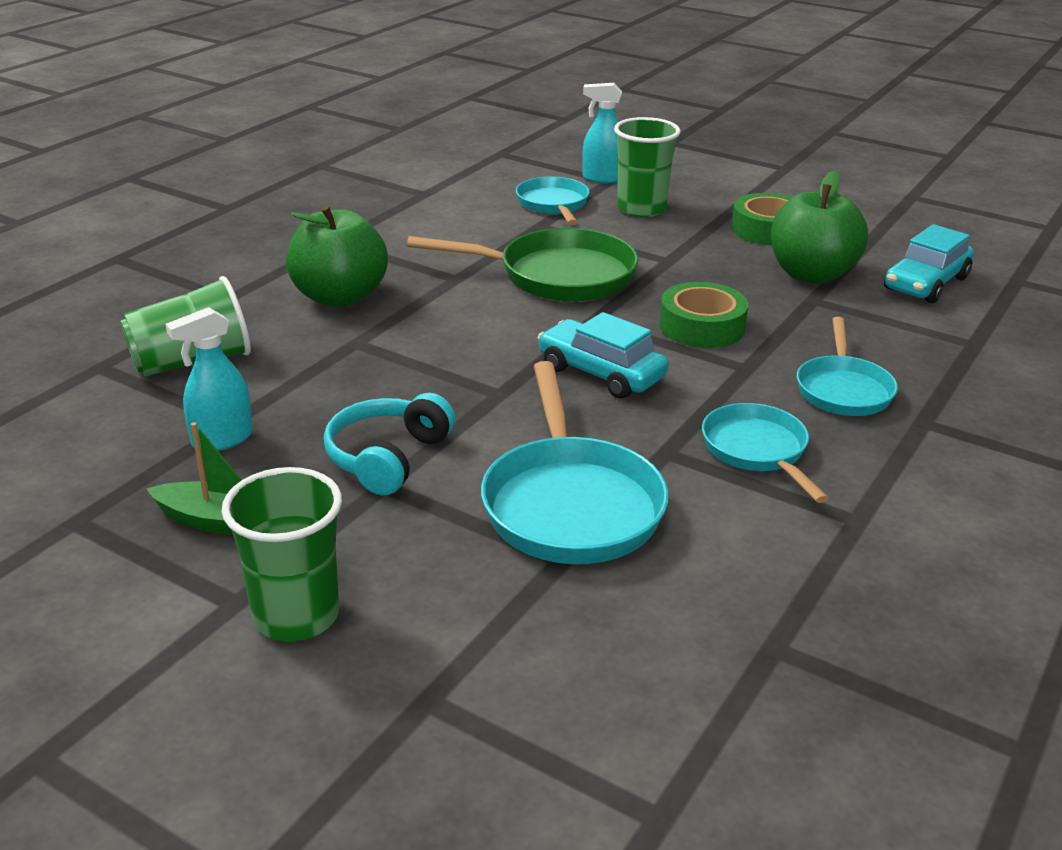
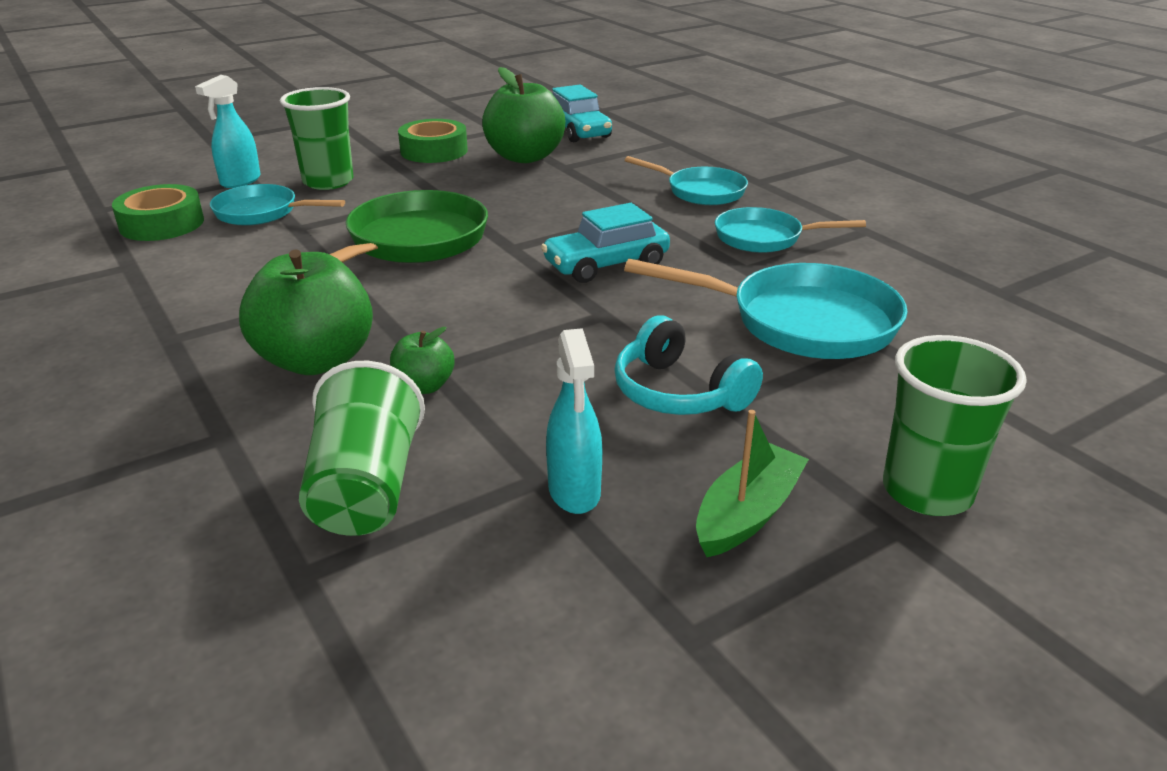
camera: 65 degrees left, 0 degrees up
green tape [659,282,748,348] -> green tape moved to [112,184,204,241]
none -> green apple [390,327,454,394]

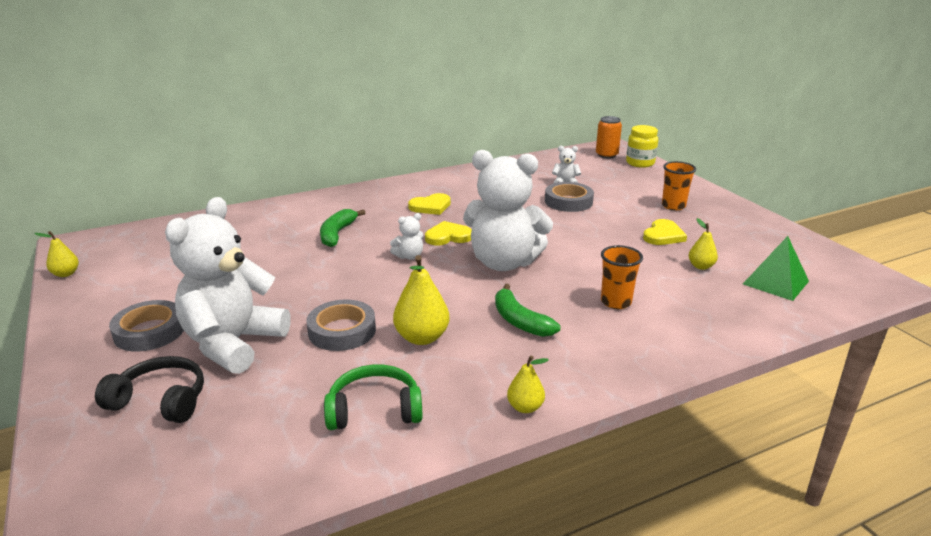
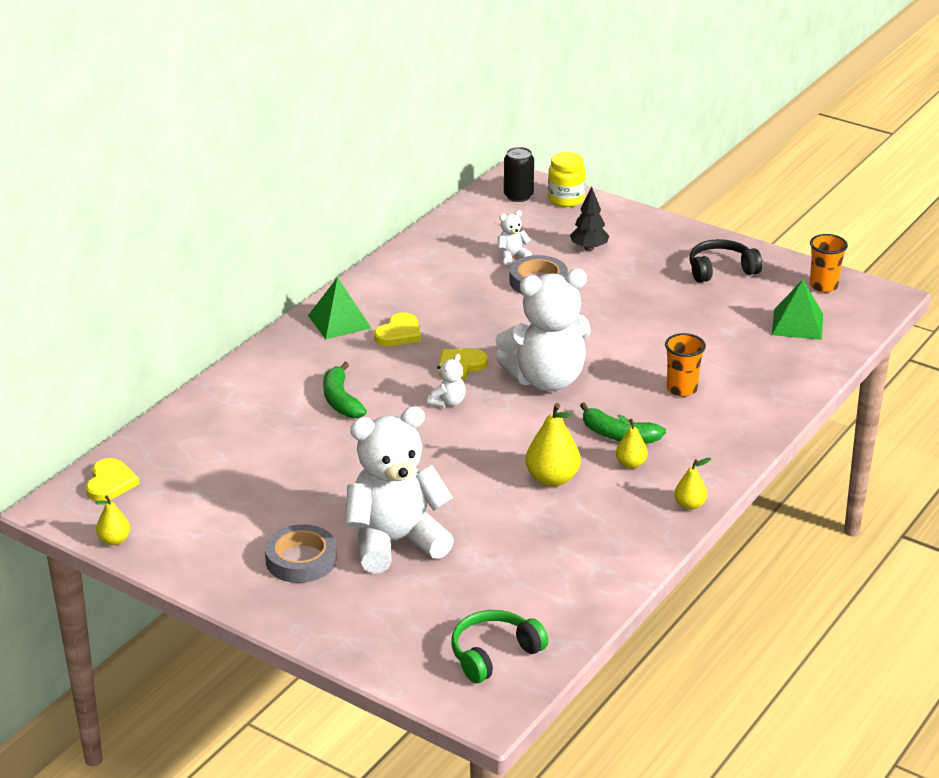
camera: 30 degrees left, 5 degrees up
black headphones [95,356,204,423] -> black headphones moved to [690,239,762,283]
white teddy bear [165,197,291,374] -> white teddy bear turned 75 degrees clockwise [345,406,454,574]
grey tape [306,299,376,351] -> none
green headphones [324,365,423,430] -> green headphones moved to [451,610,548,683]
orange can [596,116,622,158] -> black can [504,147,534,202]
yellow heart [643,219,687,245] -> yellow heart moved to [86,458,140,501]
orange cup [662,161,696,210] -> orange cup moved to [810,234,848,293]
yellow pear [689,218,718,270] -> yellow pear moved to [616,415,648,469]
none -> green pyramid [308,277,371,339]
none -> black tree [570,187,609,251]

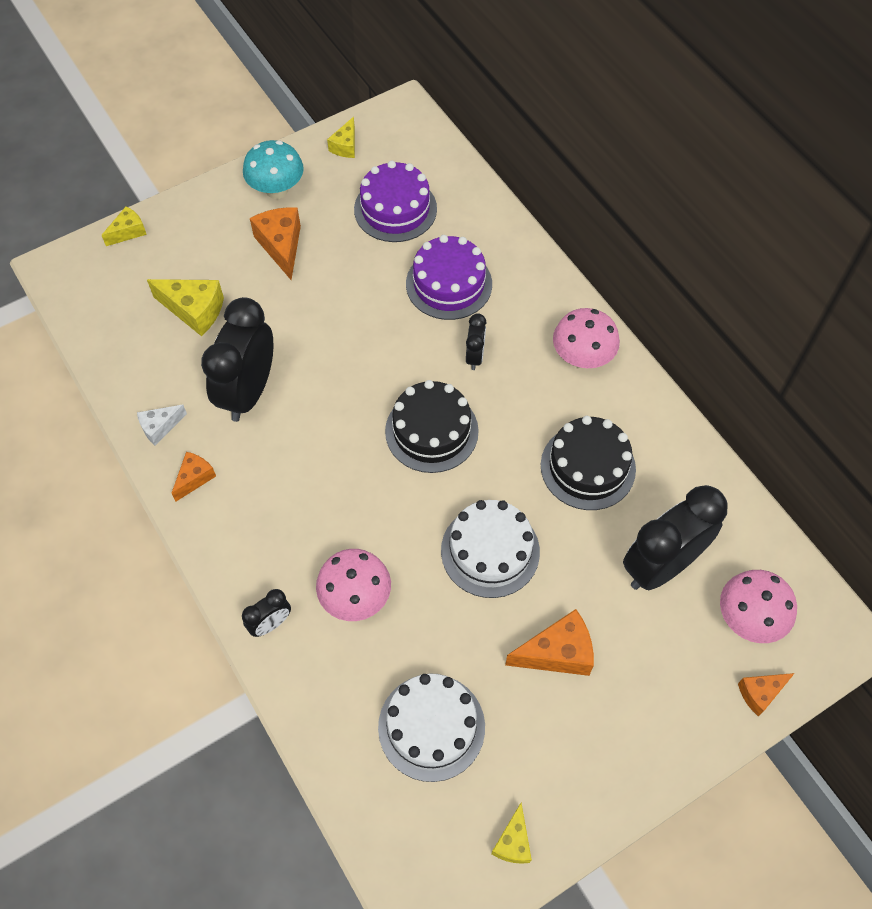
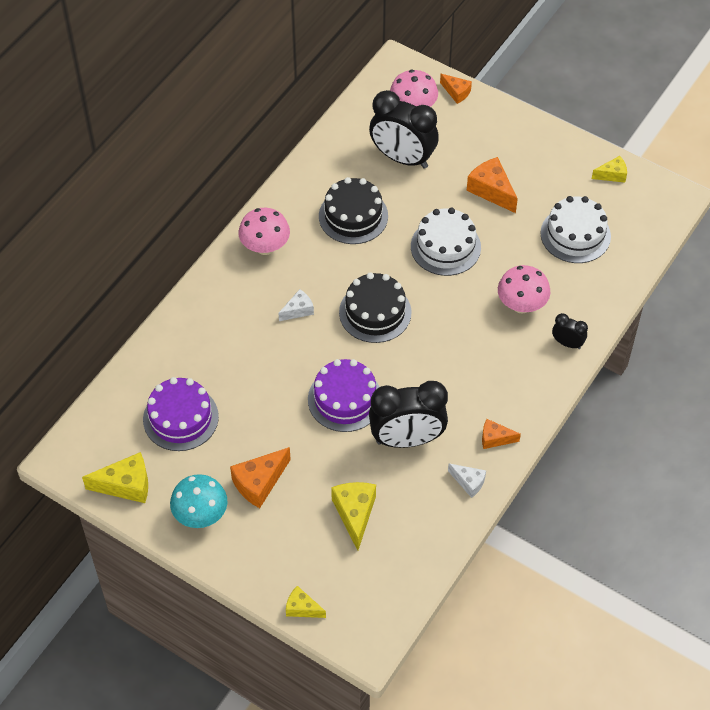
camera: 115 degrees left, 5 degrees down
yellow cheese [327,117,355,158] -> yellow cheese [82,452,148,503], size x1.64
purple cake [406,235,492,320] -> purple cake moved to [308,359,380,432]
black clock [466,313,486,370] -> white cheese [278,289,314,321]

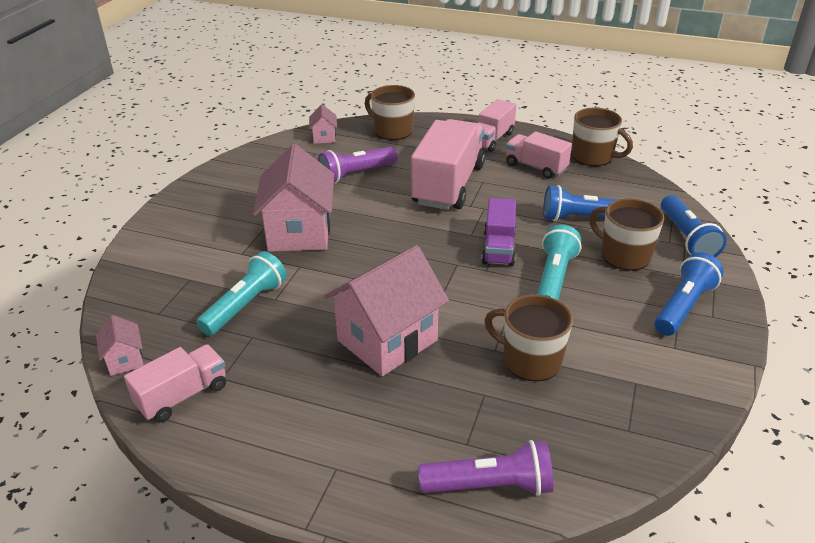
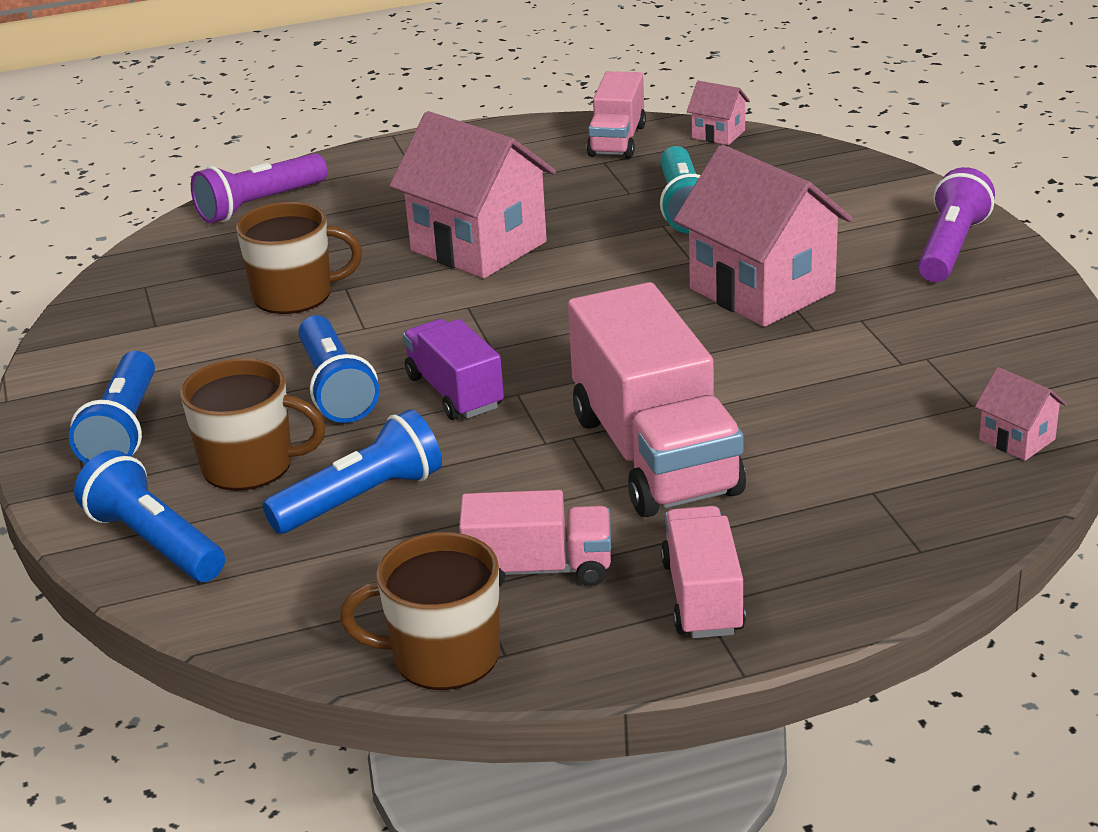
camera: 145 degrees right, 5 degrees down
purple flashlight [318,147,398,184] -> purple flashlight moved to [918,167,995,282]
pink house [324,245,449,376] -> pink house turned 60 degrees counterclockwise [389,111,556,278]
brown mug [365,85,415,140] -> none
turquoise flashlight [537,224,581,300] -> blue flashlight [298,315,379,423]

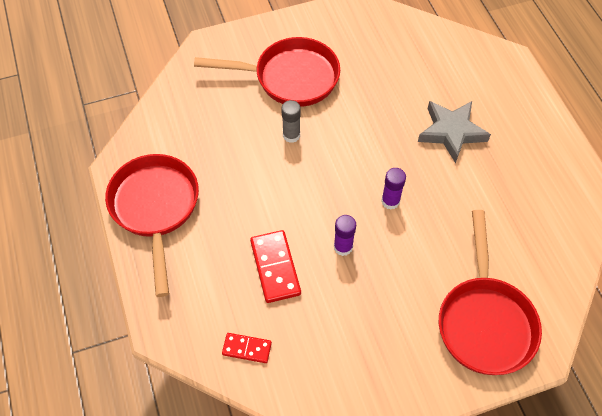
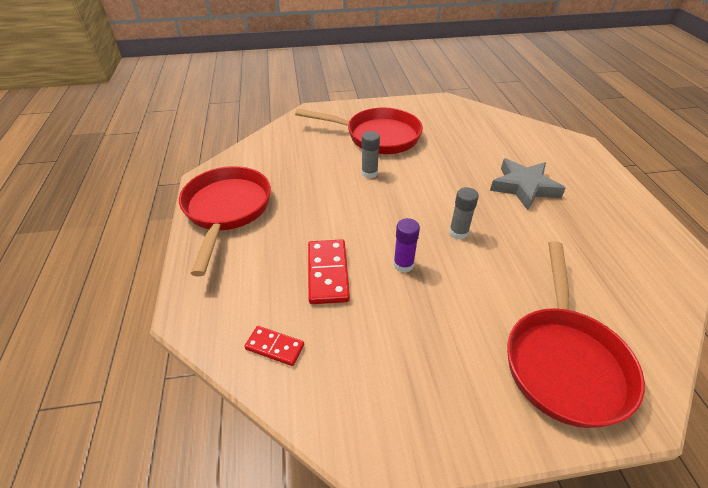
camera: 10 degrees right, 15 degrees down
purple glue stick [381,168,406,209] -> grey glue stick [449,187,479,239]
------------------------------------------------------------
Work order: What you output must match the data exactly, apart from the pictures, which are left out.

Answer to this task:
camera: 65 degrees left, 0 degrees up
green tape [659,282,748,348] -> green tape moved to [112,184,204,241]
none -> green apple [390,327,454,394]

camera: 30 degrees left, 5 degrees up
black headphones [95,356,204,423] -> black headphones moved to [690,239,762,283]
white teddy bear [165,197,291,374] -> white teddy bear turned 75 degrees clockwise [345,406,454,574]
grey tape [306,299,376,351] -> none
green headphones [324,365,423,430] -> green headphones moved to [451,610,548,683]
orange can [596,116,622,158] -> black can [504,147,534,202]
yellow heart [643,219,687,245] -> yellow heart moved to [86,458,140,501]
orange cup [662,161,696,210] -> orange cup moved to [810,234,848,293]
yellow pear [689,218,718,270] -> yellow pear moved to [616,415,648,469]
none -> green pyramid [308,277,371,339]
none -> black tree [570,187,609,251]

camera: 115 degrees left, 5 degrees down
yellow cheese [327,117,355,158] -> yellow cheese [82,452,148,503], size x1.64
purple cake [406,235,492,320] -> purple cake moved to [308,359,380,432]
black clock [466,313,486,370] -> white cheese [278,289,314,321]

camera: 145 degrees right, 5 degrees down
purple flashlight [318,147,398,184] -> purple flashlight moved to [918,167,995,282]
pink house [324,245,449,376] -> pink house turned 60 degrees counterclockwise [389,111,556,278]
brown mug [365,85,415,140] -> none
turquoise flashlight [537,224,581,300] -> blue flashlight [298,315,379,423]

camera: 10 degrees right, 15 degrees down
purple glue stick [381,168,406,209] -> grey glue stick [449,187,479,239]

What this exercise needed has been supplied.